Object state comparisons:
....
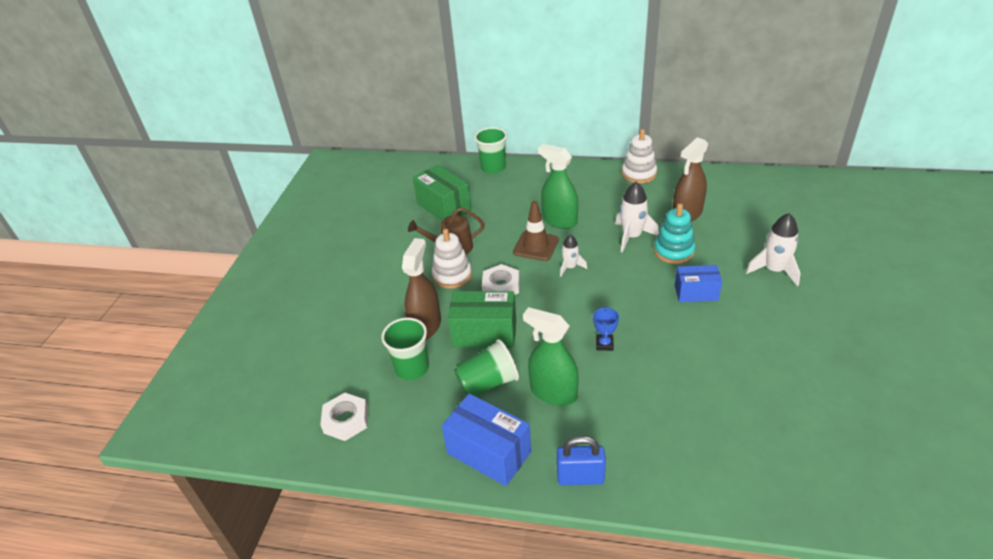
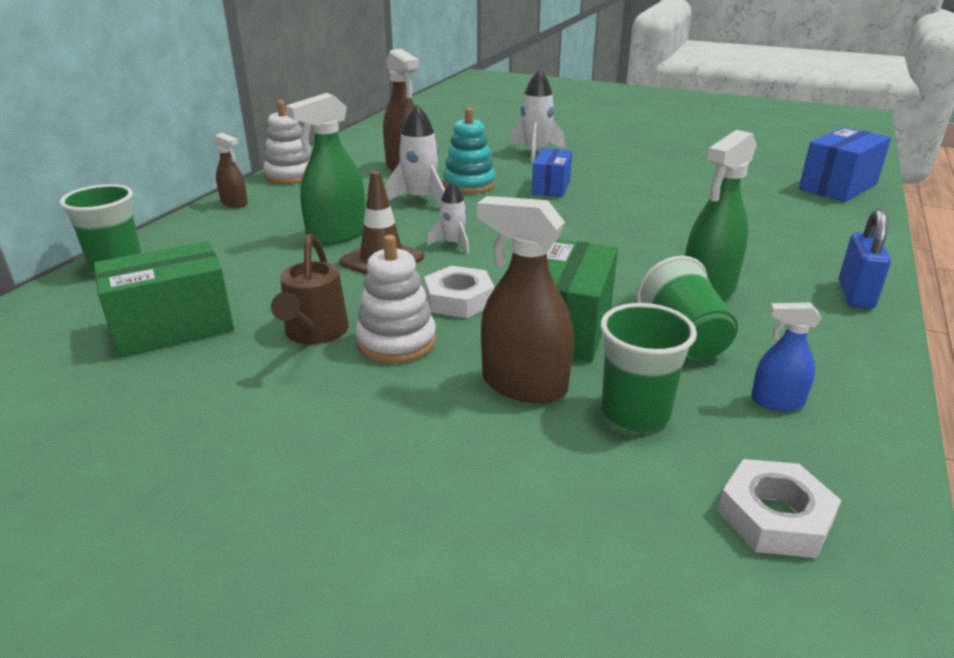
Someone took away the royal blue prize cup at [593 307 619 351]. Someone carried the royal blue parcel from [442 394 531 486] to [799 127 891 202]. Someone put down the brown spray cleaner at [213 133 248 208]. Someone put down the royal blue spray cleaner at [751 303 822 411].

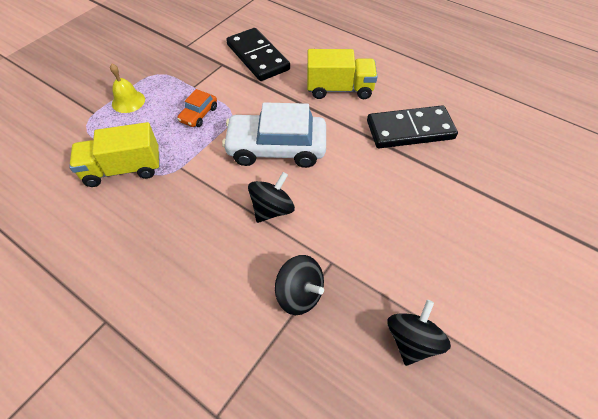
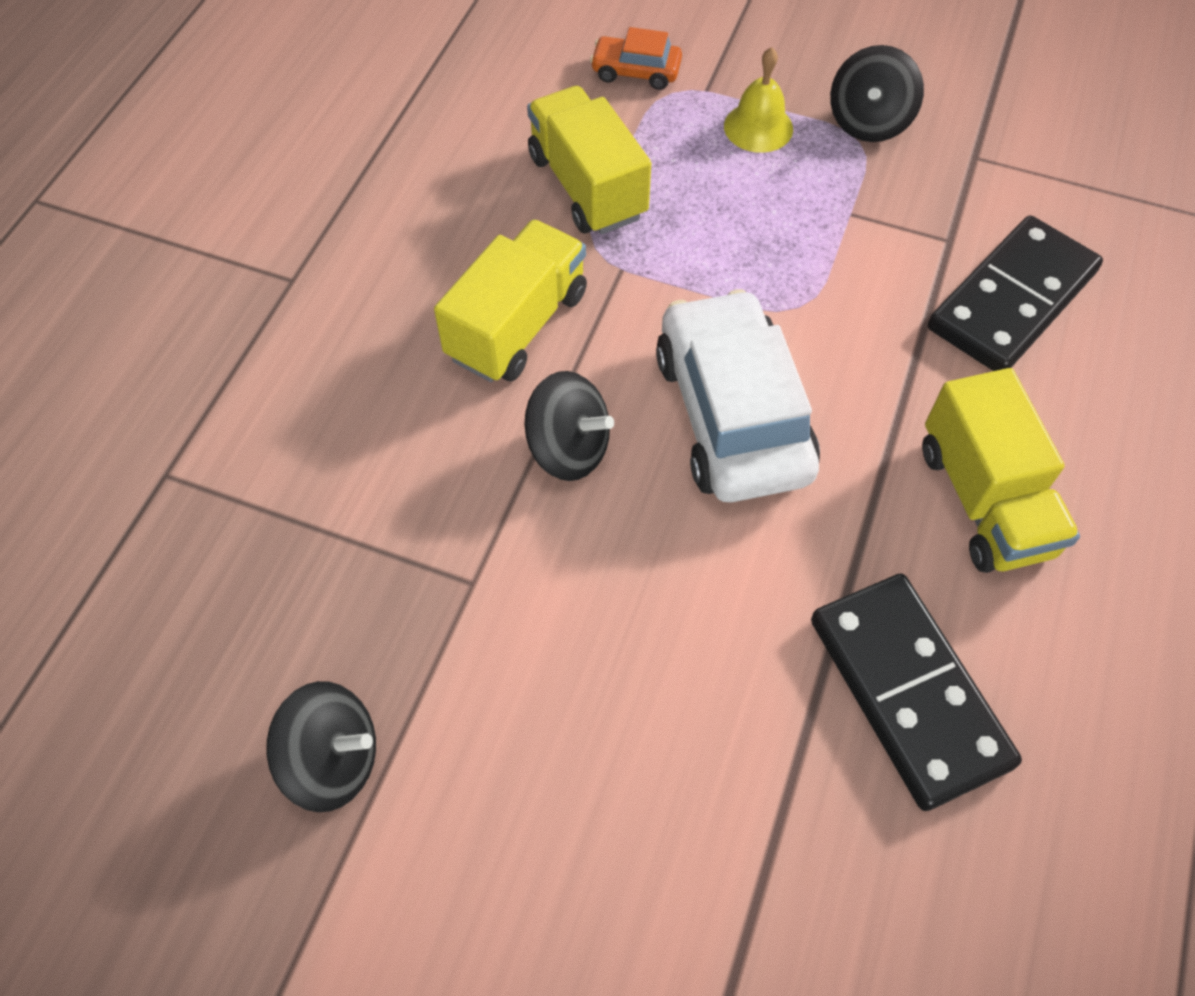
Someone carried the orange toy car from [178 89 217 127] to [590 27 682 90]. Someone carried the black whirligig from [275 255 324 315] to [830 45 924 142]. Someone put down the golden truck at [434 219 587 382].

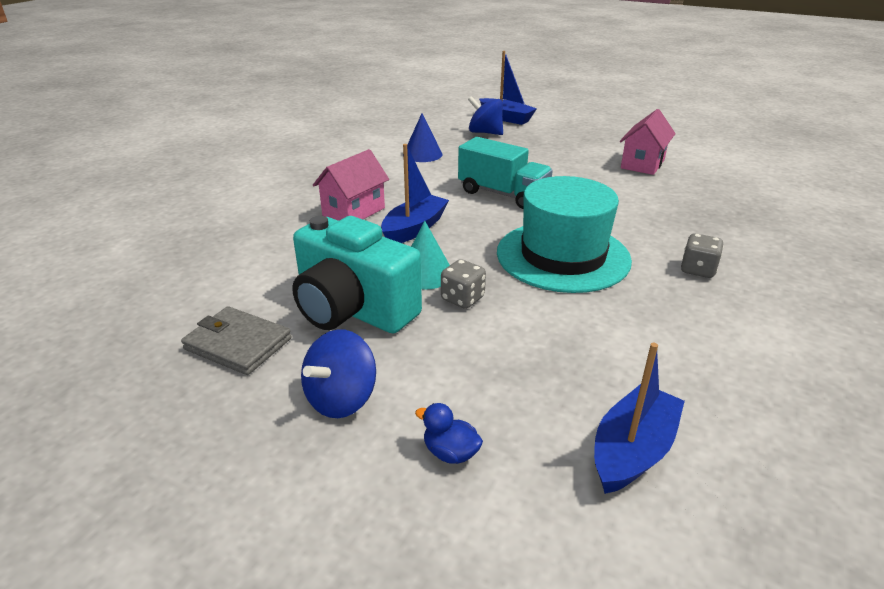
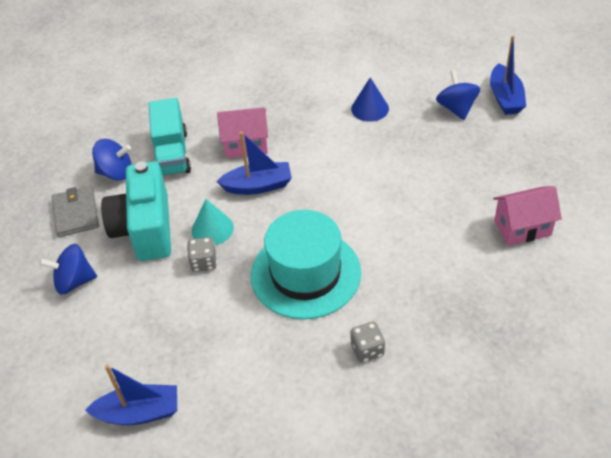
Someone carried the turquoise truck from [458 137 553 209] to [149 98 191 176]. Someone took away the royal blue duck at [415 403 483 464]. Someone put down the royal blue whirligig at [92 139 132 181].

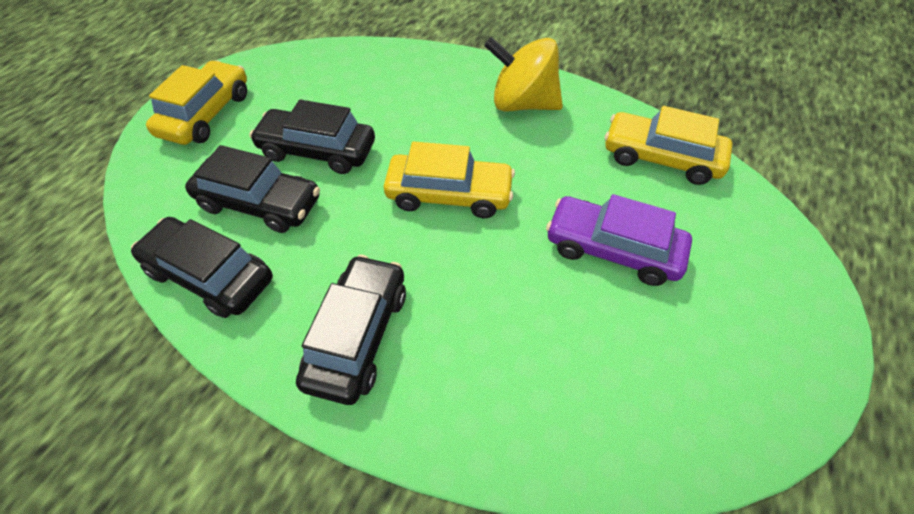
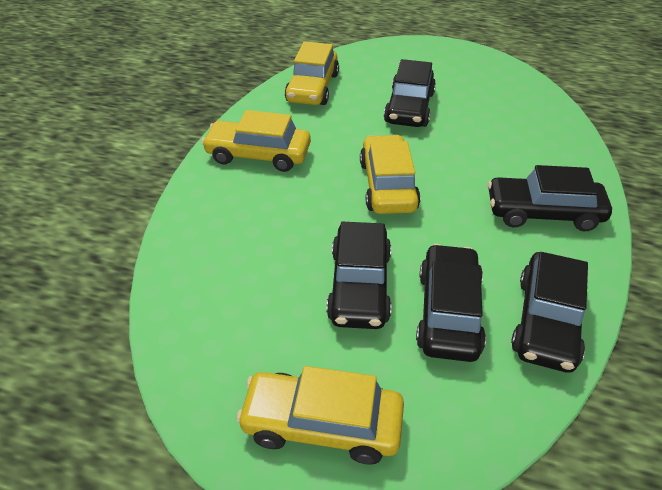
Someone swapped the golden whirligig at [484 37 563 112] for the golden toy car at [201 110 311 172]. Someone repainted the purple toy car at [546 194 692 286], which became the black toy car at [384 59 436 127].

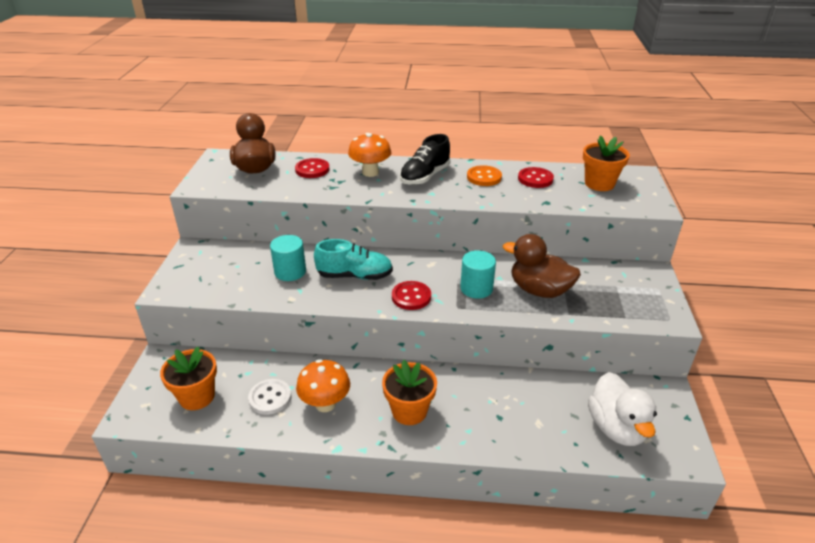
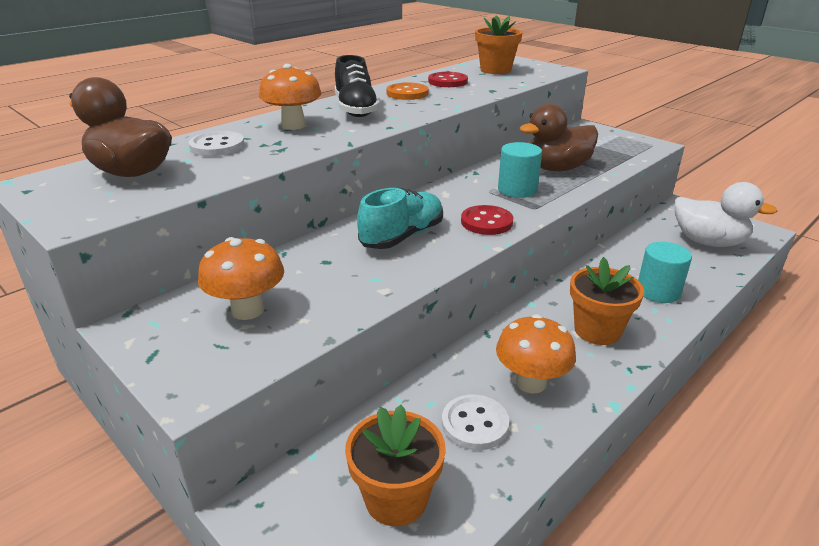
Someone repainted the crimson sewing button at [295 158 329 178], which became the white sewing button at [189 131 245 156]. Someone carried the turquoise cylinder from [270 235 306 281] to [638 242 692 303]. Someone put down the orange fungus at [198 237 284 320].

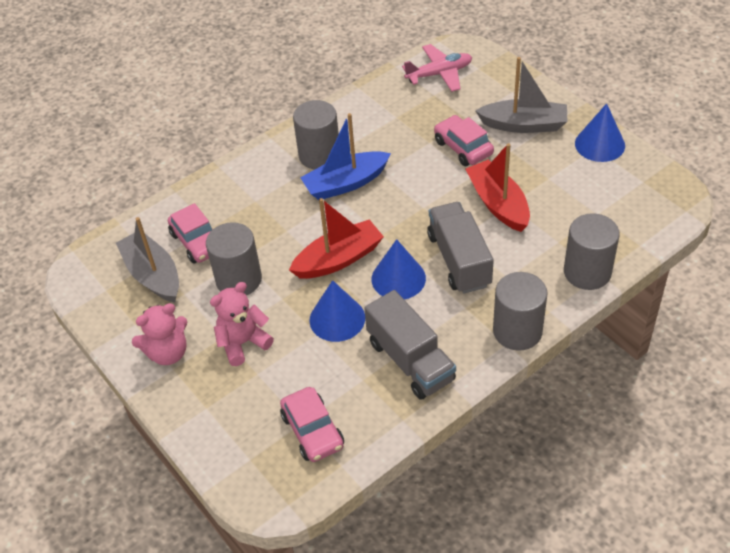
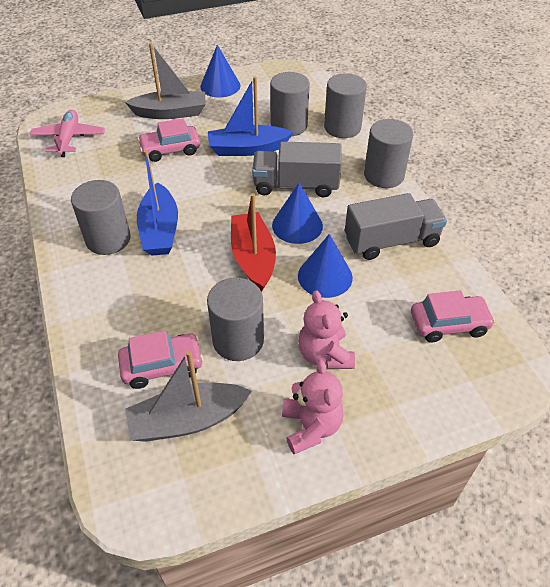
Someone rotated the grey sailboat at [475 57 568 133] by 60 degrees clockwise. Someone repainted the crimson sailboat at [465 143 530 232], which became the royal blue sailboat at [208 76 293 156]. Someone put down the grey cylinder at [270 72 310 136].

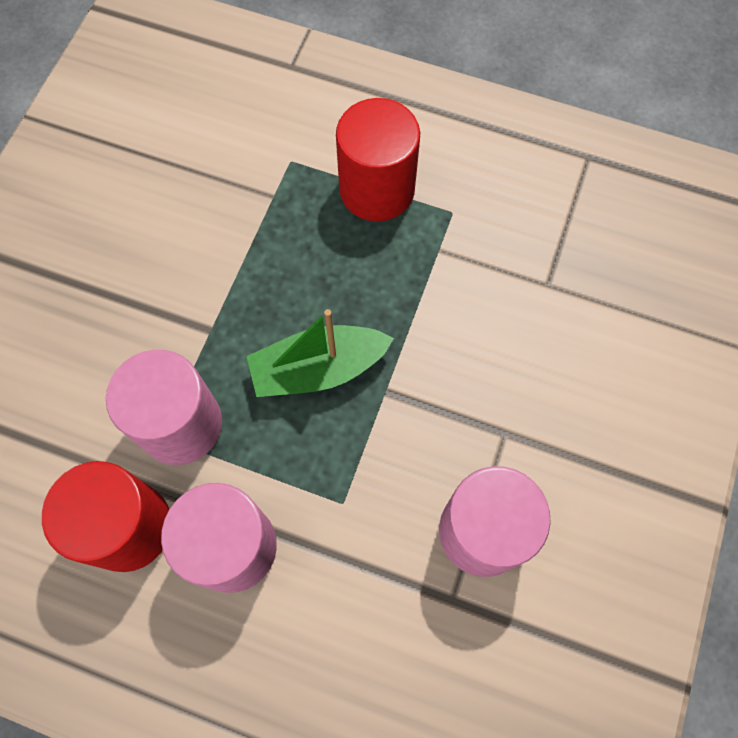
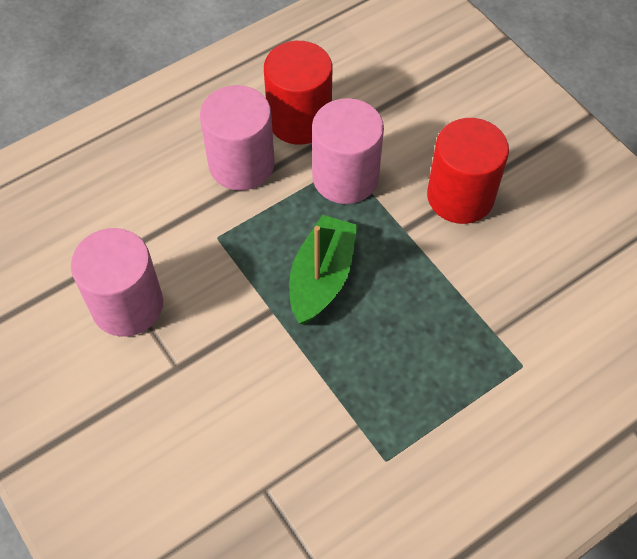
Someone carried the crimson cylinder from [336 98 420 222] to [427 118 509 224].

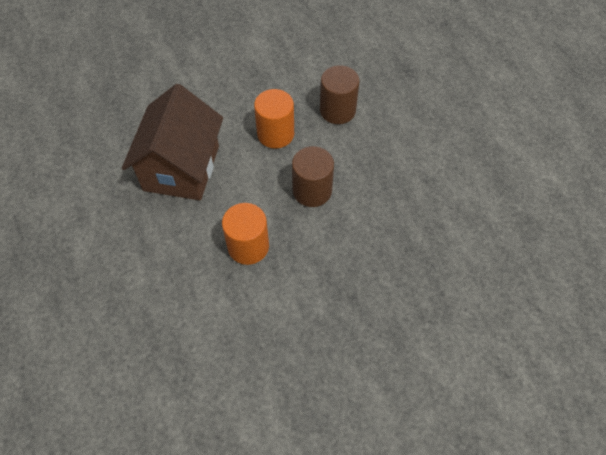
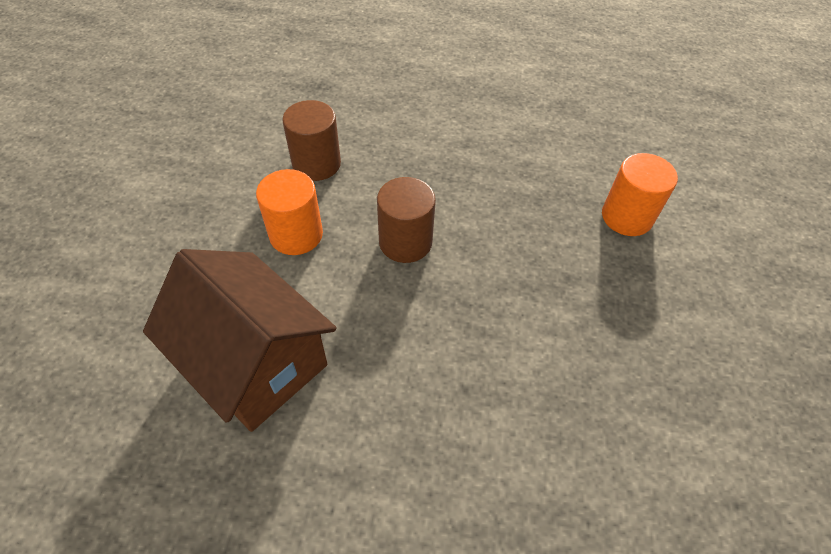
Someone carried the orange cylinder from [222 203 269 265] to [602 153 678 236].

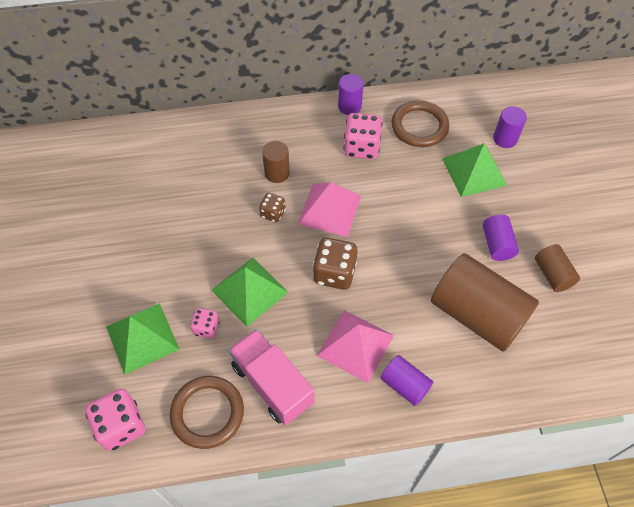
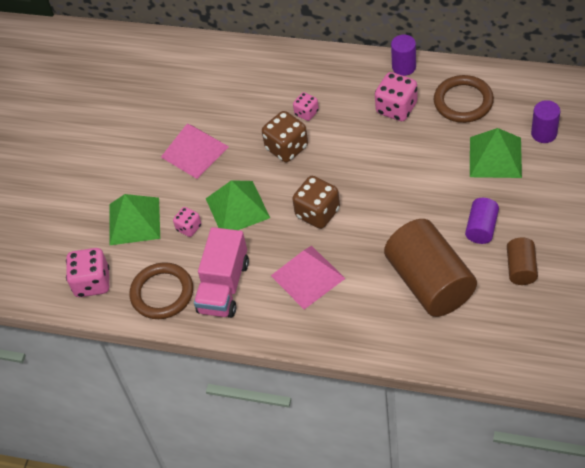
Someone swapped the brown cylinder at [262 141 290 183] for the rosy game die at [293 92 319 121]. Someone carried the rosy solid pyramid from [298 182 361 237] to [161 124 229 179]. Someone scaled the brown game die at [259 193 286 223] by 1.73. Someone rotated the rosy truck at [229 329 314 426] by 150 degrees counterclockwise. Someone took away the purple cylinder at [381 355 433 406].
....
WHAT IS NEEDED: Pictures aside, write out all of the records exactly.

COMPLETED TASK:
Someone took away the royal blue prize cup at [593 307 619 351]. Someone carried the royal blue parcel from [442 394 531 486] to [799 127 891 202]. Someone put down the brown spray cleaner at [213 133 248 208]. Someone put down the royal blue spray cleaner at [751 303 822 411].

Someone carried the orange toy car from [178 89 217 127] to [590 27 682 90]. Someone carried the black whirligig from [275 255 324 315] to [830 45 924 142]. Someone put down the golden truck at [434 219 587 382].

Someone carried the turquoise truck from [458 137 553 209] to [149 98 191 176]. Someone took away the royal blue duck at [415 403 483 464]. Someone put down the royal blue whirligig at [92 139 132 181].

Someone swapped the golden whirligig at [484 37 563 112] for the golden toy car at [201 110 311 172]. Someone repainted the purple toy car at [546 194 692 286], which became the black toy car at [384 59 436 127].

Someone repainted the crimson sewing button at [295 158 329 178], which became the white sewing button at [189 131 245 156]. Someone carried the turquoise cylinder from [270 235 306 281] to [638 242 692 303]. Someone put down the orange fungus at [198 237 284 320].

Someone rotated the grey sailboat at [475 57 568 133] by 60 degrees clockwise. Someone repainted the crimson sailboat at [465 143 530 232], which became the royal blue sailboat at [208 76 293 156]. Someone put down the grey cylinder at [270 72 310 136].

Someone carried the crimson cylinder from [336 98 420 222] to [427 118 509 224].

Someone carried the orange cylinder from [222 203 269 265] to [602 153 678 236].

Someone swapped the brown cylinder at [262 141 290 183] for the rosy game die at [293 92 319 121]. Someone carried the rosy solid pyramid from [298 182 361 237] to [161 124 229 179]. Someone scaled the brown game die at [259 193 286 223] by 1.73. Someone rotated the rosy truck at [229 329 314 426] by 150 degrees counterclockwise. Someone took away the purple cylinder at [381 355 433 406].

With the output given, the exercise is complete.